*Task statement:* With the images set aside, retype every record below character for character.

*Data for the task:*

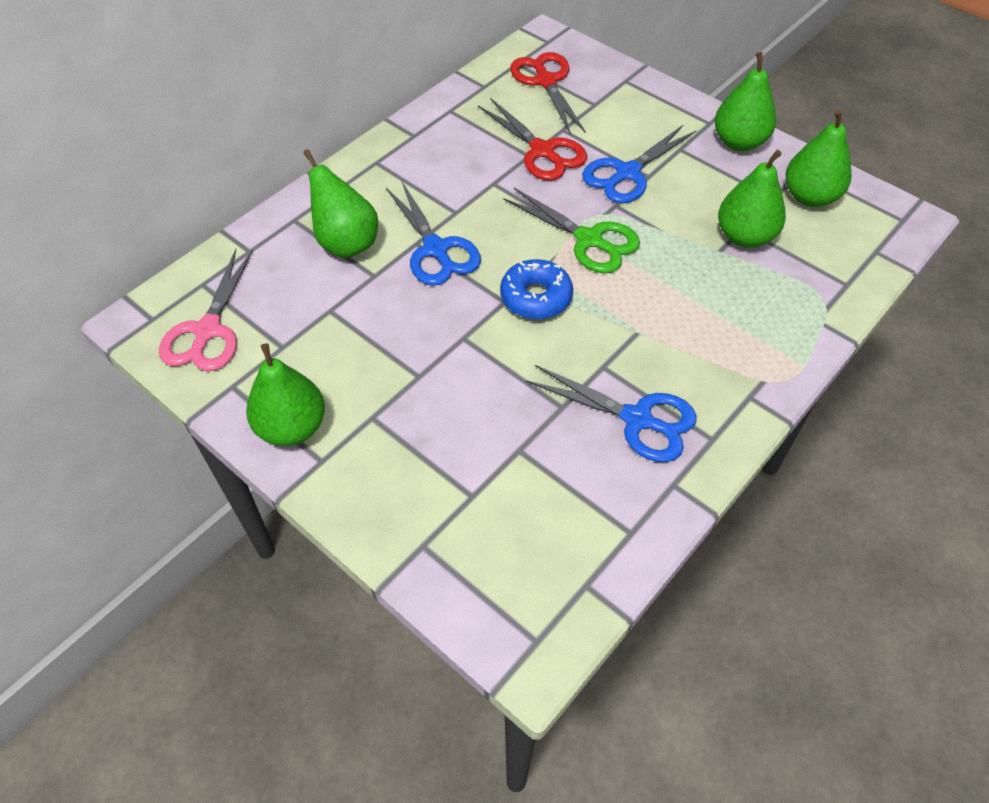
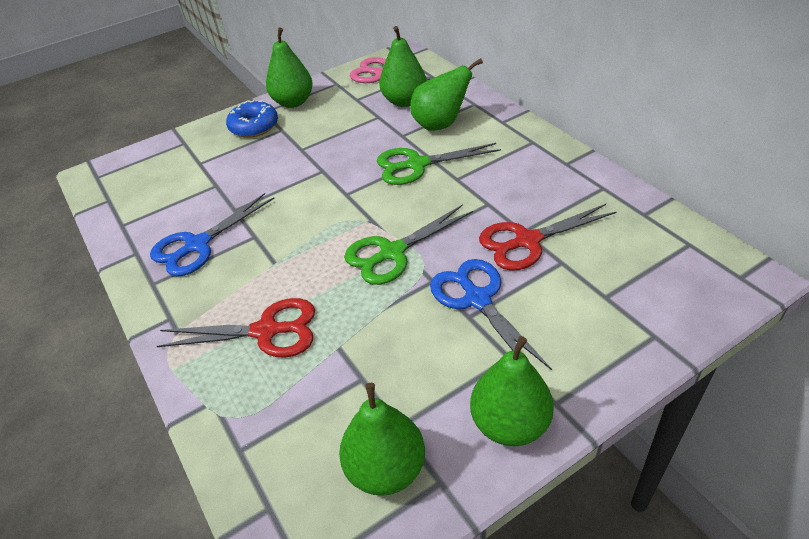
camera: 110 degrees right, 10 degrees down
(436, 249) = (417, 165): blue scissors -> green scissors
(536, 297) = (341, 210): blue donut -> blue donut (254, 126)
(546, 81) = (652, 262): red scissors -> red scissors (266, 331)
(744, 236) = (348, 375): green pear -> green pear (404, 101)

*Final answer:*
camera: 110 degrees right, 10 degrees down
(436, 249) = (417, 165): blue scissors -> green scissors
(536, 297) = (341, 210): blue donut -> blue donut (254, 126)
(546, 81) = (652, 262): red scissors -> red scissors (266, 331)
(744, 236) = (348, 375): green pear -> green pear (404, 101)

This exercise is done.